Your answer must consist of every line from the data below that includes the word "dovozon".

--- Supplied material Enclosed Below ---

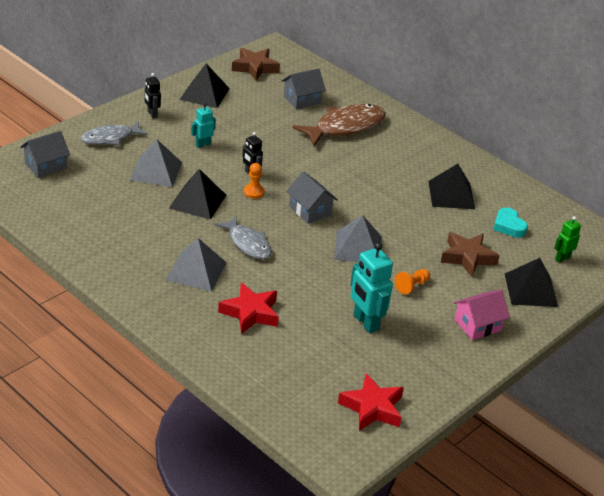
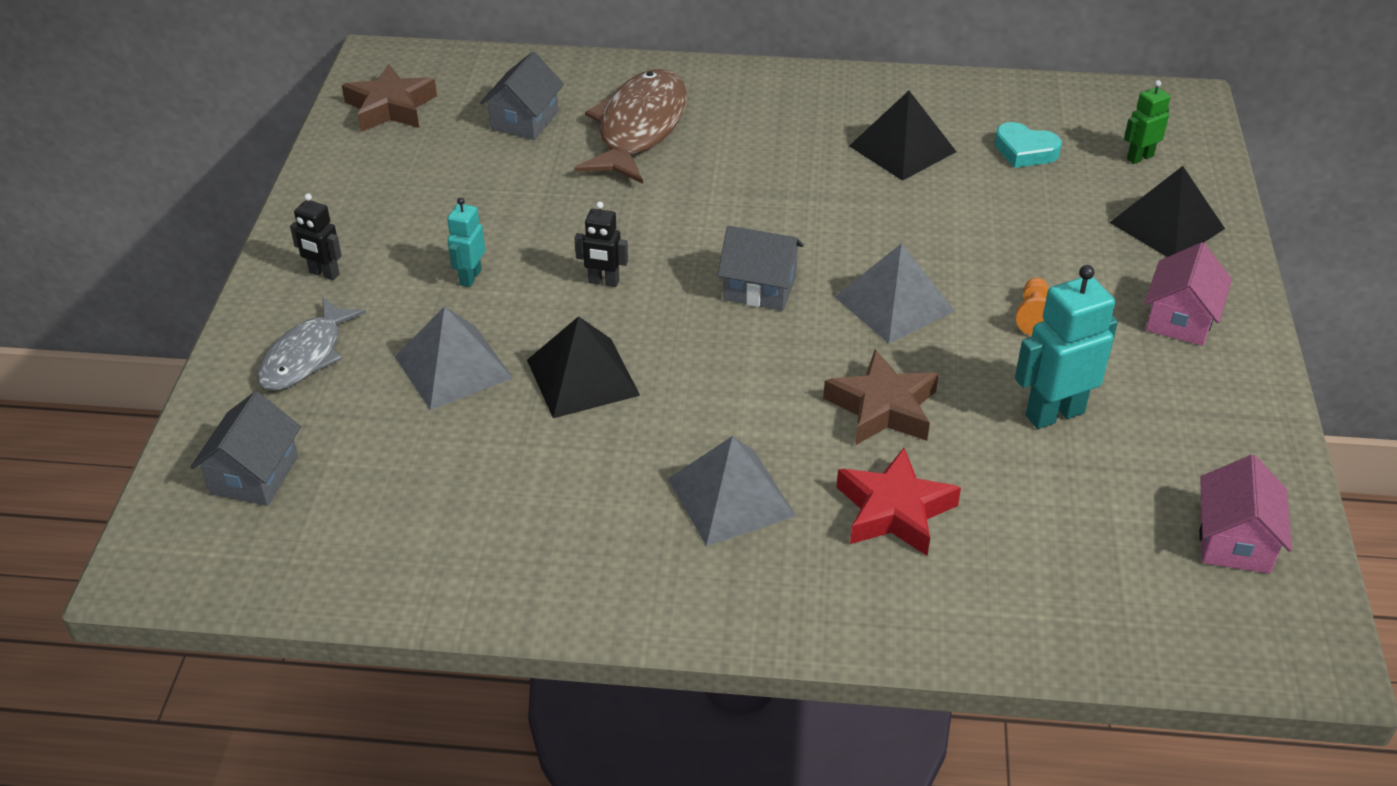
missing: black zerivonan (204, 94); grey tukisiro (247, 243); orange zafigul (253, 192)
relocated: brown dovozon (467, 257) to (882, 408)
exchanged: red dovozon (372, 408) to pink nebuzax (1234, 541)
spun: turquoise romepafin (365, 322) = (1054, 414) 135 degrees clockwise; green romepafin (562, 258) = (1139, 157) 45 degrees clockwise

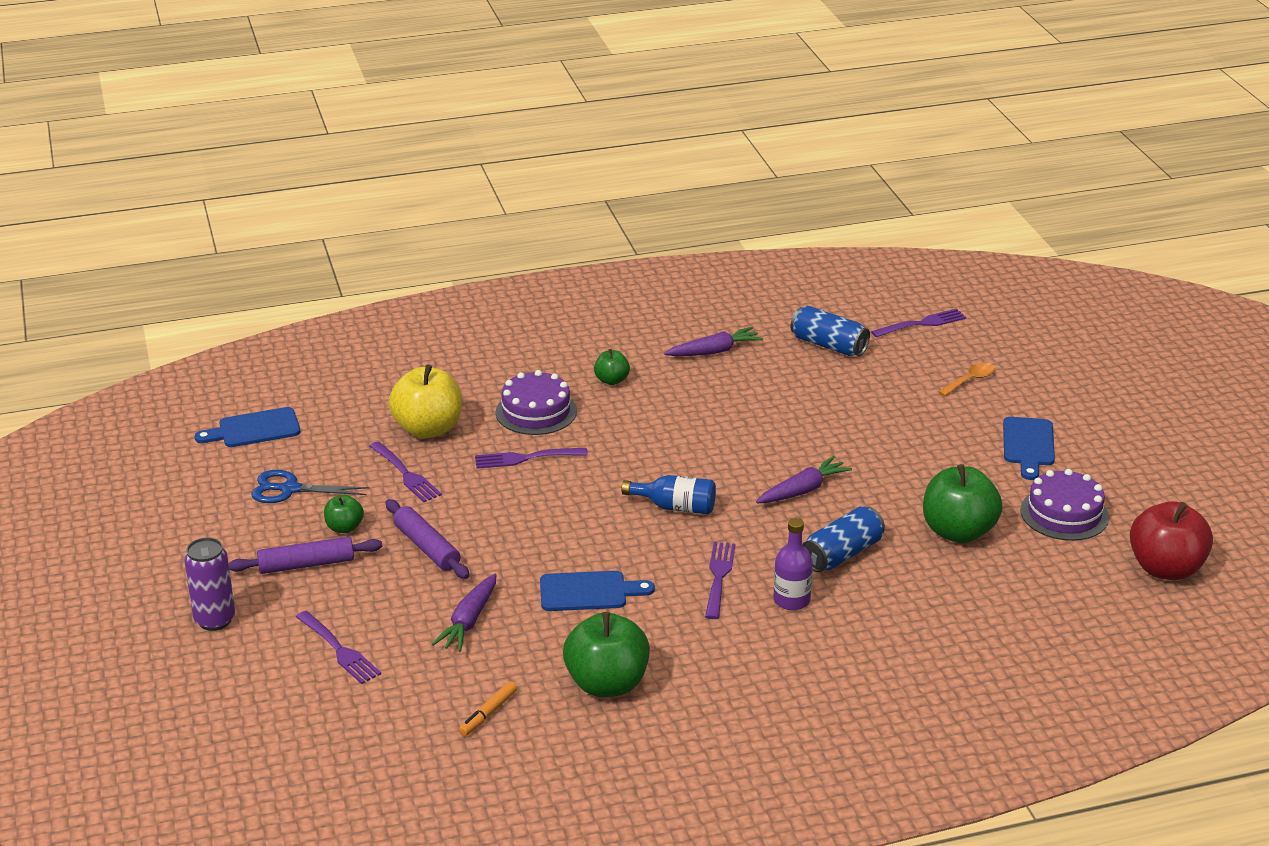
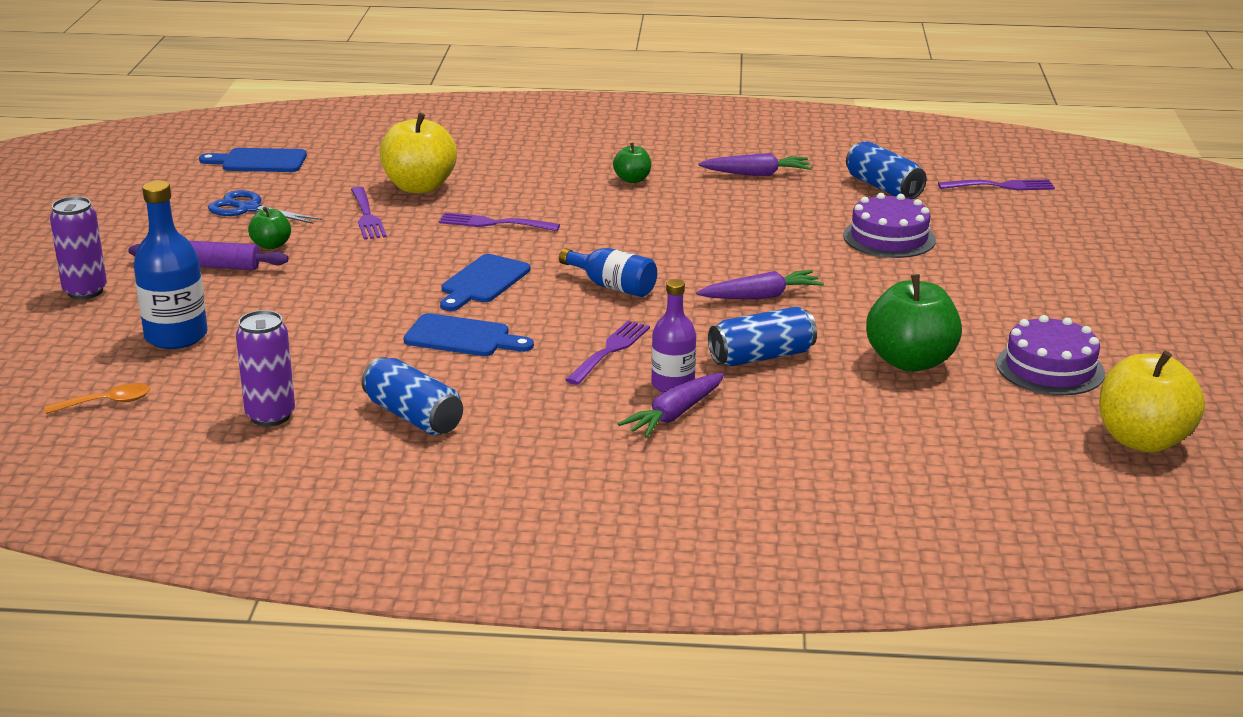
missing:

--- End of Enclosed Supplied material ---

Result below:
relocated: brown dovozon (467, 257) to (882, 408)
exchanged: red dovozon (372, 408) to pink nebuzax (1234, 541)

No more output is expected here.